Exactly the lines below from the line with "GAS pin VCC: GND -> 5V" through the line with "HALL3: A3144 -> KY-003" must make up the answer, both ends included and pictures left out.

====== SOURCE MATERIAL

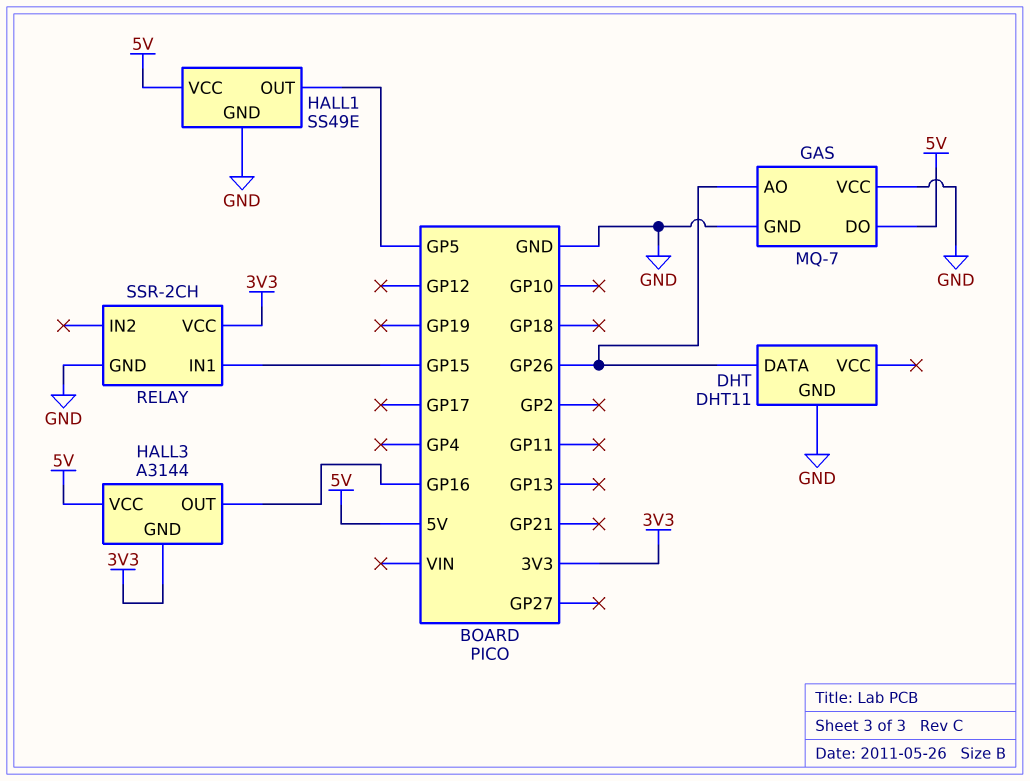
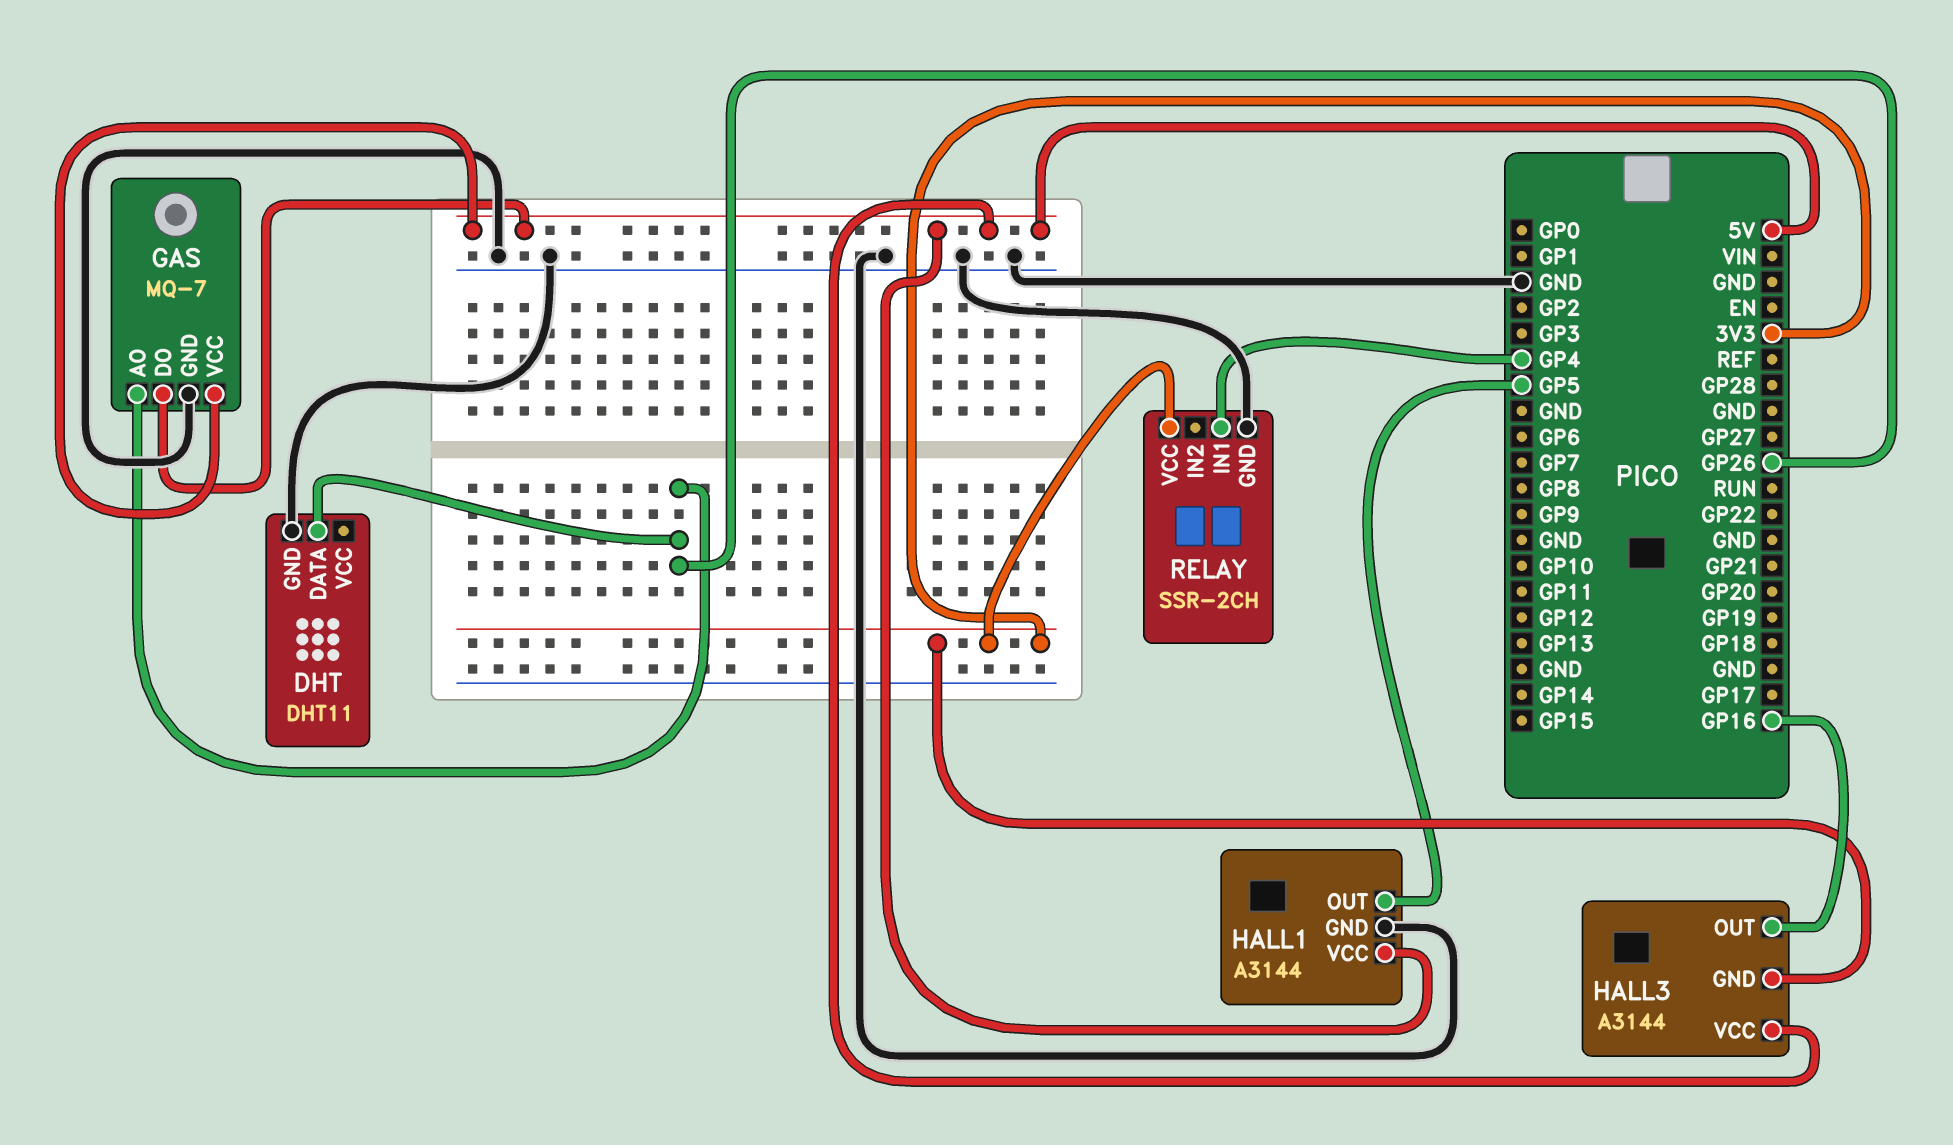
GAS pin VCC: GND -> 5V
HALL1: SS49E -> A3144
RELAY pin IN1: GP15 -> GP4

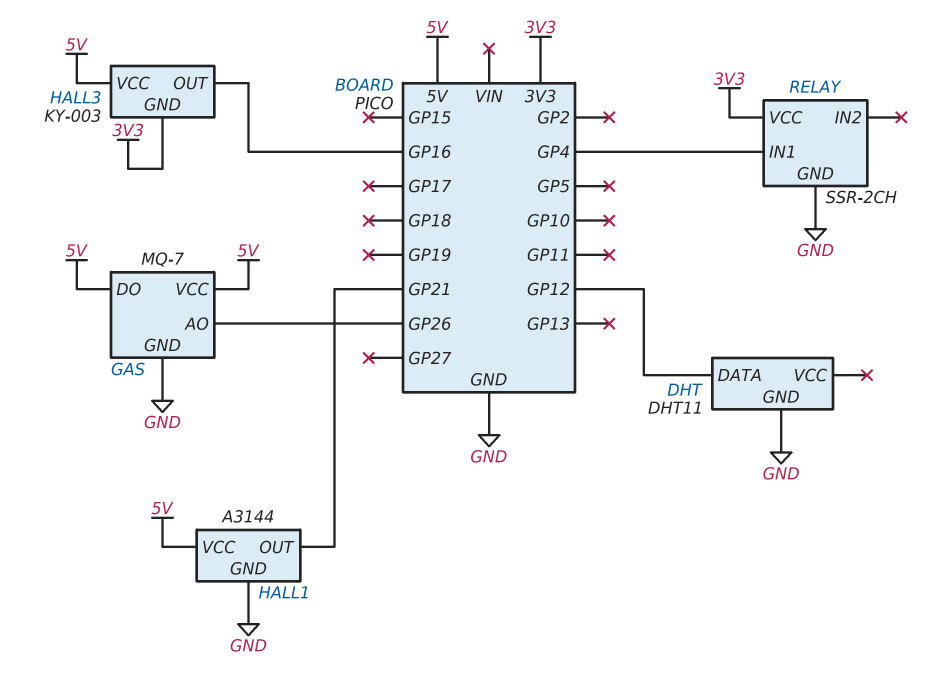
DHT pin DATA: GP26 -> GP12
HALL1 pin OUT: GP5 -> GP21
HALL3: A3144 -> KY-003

============
====== SOURCE MATERIAL

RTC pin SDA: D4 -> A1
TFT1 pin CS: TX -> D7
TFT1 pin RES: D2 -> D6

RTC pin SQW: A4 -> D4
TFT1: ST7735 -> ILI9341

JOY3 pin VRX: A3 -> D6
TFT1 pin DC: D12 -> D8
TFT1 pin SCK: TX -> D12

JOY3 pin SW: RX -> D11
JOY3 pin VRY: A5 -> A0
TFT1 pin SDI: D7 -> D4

============

▶ **RESULT OF THIS TASK**:
GAS pin VCC: GND -> 5V
HALL1: SS49E -> A3144
RELAY pin IN1: GP15 -> GP4

DHT pin DATA: GP26 -> GP12
HALL1 pin OUT: GP5 -> GP21
HALL3: A3144 -> KY-003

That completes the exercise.